GIVEN EXERCISE. Pull out each line of the data below that contains the string "kern".

(Records from a data source)

══════

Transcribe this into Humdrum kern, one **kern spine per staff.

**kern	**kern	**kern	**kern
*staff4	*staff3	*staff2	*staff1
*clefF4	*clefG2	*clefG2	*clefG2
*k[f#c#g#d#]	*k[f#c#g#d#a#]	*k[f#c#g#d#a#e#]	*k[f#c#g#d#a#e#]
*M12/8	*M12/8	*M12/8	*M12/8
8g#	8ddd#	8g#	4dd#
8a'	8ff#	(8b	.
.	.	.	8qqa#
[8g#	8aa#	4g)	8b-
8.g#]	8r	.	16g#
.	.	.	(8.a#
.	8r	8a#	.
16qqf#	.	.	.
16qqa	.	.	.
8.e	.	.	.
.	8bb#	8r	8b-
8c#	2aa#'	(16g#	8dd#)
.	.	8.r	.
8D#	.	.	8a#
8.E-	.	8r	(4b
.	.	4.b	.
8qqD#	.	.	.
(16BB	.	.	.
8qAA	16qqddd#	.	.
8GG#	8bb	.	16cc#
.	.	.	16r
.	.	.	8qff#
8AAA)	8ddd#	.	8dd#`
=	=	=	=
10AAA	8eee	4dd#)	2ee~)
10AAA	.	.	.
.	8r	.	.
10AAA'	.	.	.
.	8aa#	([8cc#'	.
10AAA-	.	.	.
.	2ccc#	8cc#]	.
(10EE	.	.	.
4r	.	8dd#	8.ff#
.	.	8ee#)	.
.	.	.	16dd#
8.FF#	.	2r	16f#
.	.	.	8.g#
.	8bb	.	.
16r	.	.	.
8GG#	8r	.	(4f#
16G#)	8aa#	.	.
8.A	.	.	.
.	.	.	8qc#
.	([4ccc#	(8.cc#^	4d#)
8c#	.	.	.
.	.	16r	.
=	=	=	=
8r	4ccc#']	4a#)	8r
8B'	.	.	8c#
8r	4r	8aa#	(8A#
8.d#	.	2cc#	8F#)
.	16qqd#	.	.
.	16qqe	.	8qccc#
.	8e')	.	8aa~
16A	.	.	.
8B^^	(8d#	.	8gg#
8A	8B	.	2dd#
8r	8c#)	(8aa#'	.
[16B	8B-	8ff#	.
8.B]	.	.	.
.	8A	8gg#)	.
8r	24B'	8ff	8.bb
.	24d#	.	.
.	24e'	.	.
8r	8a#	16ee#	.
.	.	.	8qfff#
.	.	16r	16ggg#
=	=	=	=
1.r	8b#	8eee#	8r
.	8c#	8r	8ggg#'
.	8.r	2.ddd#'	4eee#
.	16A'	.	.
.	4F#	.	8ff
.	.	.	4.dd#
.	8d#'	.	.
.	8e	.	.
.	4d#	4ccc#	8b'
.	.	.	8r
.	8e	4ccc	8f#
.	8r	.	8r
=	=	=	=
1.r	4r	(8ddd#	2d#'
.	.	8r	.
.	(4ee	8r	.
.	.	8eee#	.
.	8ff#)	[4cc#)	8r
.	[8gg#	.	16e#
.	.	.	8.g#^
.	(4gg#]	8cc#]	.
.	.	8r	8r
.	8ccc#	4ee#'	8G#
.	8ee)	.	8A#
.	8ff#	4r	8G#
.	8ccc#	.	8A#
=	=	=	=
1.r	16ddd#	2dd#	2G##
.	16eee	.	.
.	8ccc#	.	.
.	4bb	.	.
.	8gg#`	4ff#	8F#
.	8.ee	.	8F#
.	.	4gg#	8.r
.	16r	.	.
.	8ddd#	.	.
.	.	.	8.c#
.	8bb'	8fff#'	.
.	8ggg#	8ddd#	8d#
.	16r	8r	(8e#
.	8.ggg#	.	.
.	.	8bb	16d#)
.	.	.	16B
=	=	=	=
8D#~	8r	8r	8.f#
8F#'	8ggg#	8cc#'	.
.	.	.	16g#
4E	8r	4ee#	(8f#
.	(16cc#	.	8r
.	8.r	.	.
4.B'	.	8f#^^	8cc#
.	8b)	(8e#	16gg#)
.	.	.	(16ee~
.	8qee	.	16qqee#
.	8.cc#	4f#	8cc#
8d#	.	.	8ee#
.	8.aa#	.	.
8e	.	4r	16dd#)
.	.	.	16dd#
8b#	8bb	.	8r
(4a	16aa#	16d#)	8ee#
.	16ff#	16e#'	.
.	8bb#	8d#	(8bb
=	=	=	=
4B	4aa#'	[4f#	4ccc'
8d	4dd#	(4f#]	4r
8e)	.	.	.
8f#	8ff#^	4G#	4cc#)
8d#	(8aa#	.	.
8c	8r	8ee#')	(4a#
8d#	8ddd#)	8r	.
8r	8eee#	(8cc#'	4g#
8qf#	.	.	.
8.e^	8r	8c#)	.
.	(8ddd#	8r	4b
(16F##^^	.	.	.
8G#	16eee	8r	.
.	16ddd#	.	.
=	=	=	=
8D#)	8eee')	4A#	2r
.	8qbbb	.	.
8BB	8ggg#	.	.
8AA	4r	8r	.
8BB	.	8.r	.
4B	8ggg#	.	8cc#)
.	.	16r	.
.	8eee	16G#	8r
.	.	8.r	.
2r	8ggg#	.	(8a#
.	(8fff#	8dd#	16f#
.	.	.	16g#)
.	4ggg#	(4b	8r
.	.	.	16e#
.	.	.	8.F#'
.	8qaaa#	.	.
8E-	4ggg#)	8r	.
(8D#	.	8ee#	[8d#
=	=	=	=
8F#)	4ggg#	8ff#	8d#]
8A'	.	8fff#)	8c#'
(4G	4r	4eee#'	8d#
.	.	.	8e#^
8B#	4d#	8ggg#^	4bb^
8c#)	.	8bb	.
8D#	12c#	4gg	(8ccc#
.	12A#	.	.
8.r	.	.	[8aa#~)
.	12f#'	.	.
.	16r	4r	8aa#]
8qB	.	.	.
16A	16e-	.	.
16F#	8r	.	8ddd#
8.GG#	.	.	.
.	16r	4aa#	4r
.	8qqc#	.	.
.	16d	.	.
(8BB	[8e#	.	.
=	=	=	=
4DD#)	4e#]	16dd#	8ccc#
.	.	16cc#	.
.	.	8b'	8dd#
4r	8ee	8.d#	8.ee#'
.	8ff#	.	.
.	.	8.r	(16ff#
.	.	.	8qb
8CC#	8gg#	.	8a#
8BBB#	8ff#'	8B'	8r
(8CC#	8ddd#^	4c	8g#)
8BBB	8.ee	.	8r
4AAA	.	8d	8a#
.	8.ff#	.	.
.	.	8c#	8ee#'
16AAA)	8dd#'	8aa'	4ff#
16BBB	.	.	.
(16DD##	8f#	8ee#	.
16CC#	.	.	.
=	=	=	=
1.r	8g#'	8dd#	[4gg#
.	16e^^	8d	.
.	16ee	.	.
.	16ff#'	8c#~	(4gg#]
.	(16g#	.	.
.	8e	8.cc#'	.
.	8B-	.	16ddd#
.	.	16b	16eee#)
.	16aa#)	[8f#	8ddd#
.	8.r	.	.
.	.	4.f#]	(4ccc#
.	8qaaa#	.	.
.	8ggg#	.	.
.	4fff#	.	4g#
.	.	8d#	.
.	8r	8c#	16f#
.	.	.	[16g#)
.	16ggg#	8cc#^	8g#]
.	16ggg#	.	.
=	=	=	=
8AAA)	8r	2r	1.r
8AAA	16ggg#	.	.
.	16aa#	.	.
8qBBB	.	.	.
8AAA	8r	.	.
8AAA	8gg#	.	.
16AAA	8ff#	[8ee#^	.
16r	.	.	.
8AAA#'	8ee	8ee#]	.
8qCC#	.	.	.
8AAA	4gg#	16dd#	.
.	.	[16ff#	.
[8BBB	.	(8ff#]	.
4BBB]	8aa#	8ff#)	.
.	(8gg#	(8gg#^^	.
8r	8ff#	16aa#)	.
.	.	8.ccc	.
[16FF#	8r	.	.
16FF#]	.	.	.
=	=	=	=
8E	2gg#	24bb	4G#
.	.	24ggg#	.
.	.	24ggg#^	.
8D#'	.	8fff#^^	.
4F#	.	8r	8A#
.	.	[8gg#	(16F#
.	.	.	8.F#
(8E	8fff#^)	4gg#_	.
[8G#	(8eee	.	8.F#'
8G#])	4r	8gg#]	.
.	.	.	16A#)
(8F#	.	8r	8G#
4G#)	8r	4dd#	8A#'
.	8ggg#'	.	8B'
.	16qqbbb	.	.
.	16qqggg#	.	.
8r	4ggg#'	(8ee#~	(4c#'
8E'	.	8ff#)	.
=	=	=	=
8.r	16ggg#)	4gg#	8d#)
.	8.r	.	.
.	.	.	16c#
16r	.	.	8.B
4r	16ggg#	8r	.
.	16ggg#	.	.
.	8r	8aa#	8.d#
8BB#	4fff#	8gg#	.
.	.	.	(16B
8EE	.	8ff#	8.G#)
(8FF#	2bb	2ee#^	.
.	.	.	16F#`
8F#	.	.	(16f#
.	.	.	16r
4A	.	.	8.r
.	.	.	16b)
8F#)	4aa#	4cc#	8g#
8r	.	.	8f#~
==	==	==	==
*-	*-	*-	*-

══════

REPLY TO THE TASK.
Transcribe this into Humdrum kern, one **kern spine per staff.
**kern	**kern	**kern	**kern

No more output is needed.